> Brief: The entries should be given again in full. Alter nothing.

Data records:
──────

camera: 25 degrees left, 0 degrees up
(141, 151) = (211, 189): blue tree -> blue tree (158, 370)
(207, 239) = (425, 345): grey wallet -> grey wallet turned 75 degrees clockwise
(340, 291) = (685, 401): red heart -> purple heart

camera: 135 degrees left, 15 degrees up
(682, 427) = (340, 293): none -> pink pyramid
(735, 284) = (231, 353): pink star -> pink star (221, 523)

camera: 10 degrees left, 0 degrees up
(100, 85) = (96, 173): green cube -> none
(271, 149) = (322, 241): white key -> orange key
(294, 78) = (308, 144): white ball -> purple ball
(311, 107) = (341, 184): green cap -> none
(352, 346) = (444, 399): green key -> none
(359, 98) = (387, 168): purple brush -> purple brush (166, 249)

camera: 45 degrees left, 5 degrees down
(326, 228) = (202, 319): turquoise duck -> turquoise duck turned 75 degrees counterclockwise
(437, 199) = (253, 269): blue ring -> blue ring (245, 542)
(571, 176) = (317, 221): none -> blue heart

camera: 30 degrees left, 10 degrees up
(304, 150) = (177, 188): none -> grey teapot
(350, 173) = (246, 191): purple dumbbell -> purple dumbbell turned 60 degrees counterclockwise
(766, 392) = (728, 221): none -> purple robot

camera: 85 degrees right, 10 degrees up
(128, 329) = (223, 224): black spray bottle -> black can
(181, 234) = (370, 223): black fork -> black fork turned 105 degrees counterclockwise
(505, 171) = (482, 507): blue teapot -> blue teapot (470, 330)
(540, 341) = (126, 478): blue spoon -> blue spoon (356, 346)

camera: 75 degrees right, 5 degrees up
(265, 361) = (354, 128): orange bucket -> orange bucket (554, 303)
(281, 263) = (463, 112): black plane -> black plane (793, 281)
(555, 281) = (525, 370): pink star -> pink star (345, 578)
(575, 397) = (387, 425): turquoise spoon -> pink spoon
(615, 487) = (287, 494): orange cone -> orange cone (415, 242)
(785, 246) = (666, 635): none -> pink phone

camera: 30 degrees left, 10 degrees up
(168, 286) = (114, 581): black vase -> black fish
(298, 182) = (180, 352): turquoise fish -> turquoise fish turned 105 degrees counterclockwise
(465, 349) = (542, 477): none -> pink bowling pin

──────

> Completed exercise:
camera: 25 degrees left, 0 degrees up
(141, 151) = (211, 189): blue tree -> blue tree (158, 370)
(207, 239) = (425, 345): grey wallet -> grey wallet turned 75 degrees clockwise
(340, 291) = (685, 401): red heart -> purple heart

camera: 135 degrees left, 15 degrees up
(682, 427) = (340, 293): none -> pink pyramid
(735, 284) = (231, 353): pink star -> pink star (221, 523)

camera: 10 degrees left, 0 degrees up
(100, 85) = (96, 173): green cube -> none
(271, 149) = (322, 241): white key -> orange key
(294, 78) = (308, 144): white ball -> purple ball
(311, 107) = (341, 184): green cap -> none
(352, 346) = (444, 399): green key -> none
(359, 98) = (387, 168): purple brush -> purple brush (166, 249)

camera: 45 degrees left, 5 degrees down
(326, 228) = (202, 319): turquoise duck -> turquoise duck turned 75 degrees counterclockwise
(437, 199) = (253, 269): blue ring -> blue ring (245, 542)
(571, 176) = (317, 221): none -> blue heart

camera: 30 degrees left, 10 degrees up
(304, 150) = (177, 188): none -> grey teapot
(350, 173) = (246, 191): purple dumbbell -> purple dumbbell turned 60 degrees counterclockwise
(766, 392) = (728, 221): none -> purple robot

camera: 85 degrees right, 10 degrees up
(128, 329) = (223, 224): black spray bottle -> black can
(181, 234) = (370, 223): black fork -> black fork turned 105 degrees counterclockwise
(505, 171) = (482, 507): blue teapot -> blue teapot (470, 330)
(540, 341) = (126, 478): blue spoon -> blue spoon (356, 346)

camera: 75 degrees right, 5 degrees up
(265, 361) = (354, 128): orange bucket -> orange bucket (554, 303)
(281, 263) = (463, 112): black plane -> black plane (793, 281)
(555, 281) = (525, 370): pink star -> pink star (345, 578)
(575, 397) = (387, 425): turquoise spoon -> pink spoon
(615, 487) = (287, 494): orange cone -> orange cone (415, 242)
(785, 246) = (666, 635): none -> pink phone

camera: 30 degrees left, 10 degrees up
(168, 286) = (114, 581): black vase -> black fish
(298, 182) = (180, 352): turquoise fish -> turquoise fish turned 105 degrees counterclockwise
(465, 349) = (542, 477): none -> pink bowling pin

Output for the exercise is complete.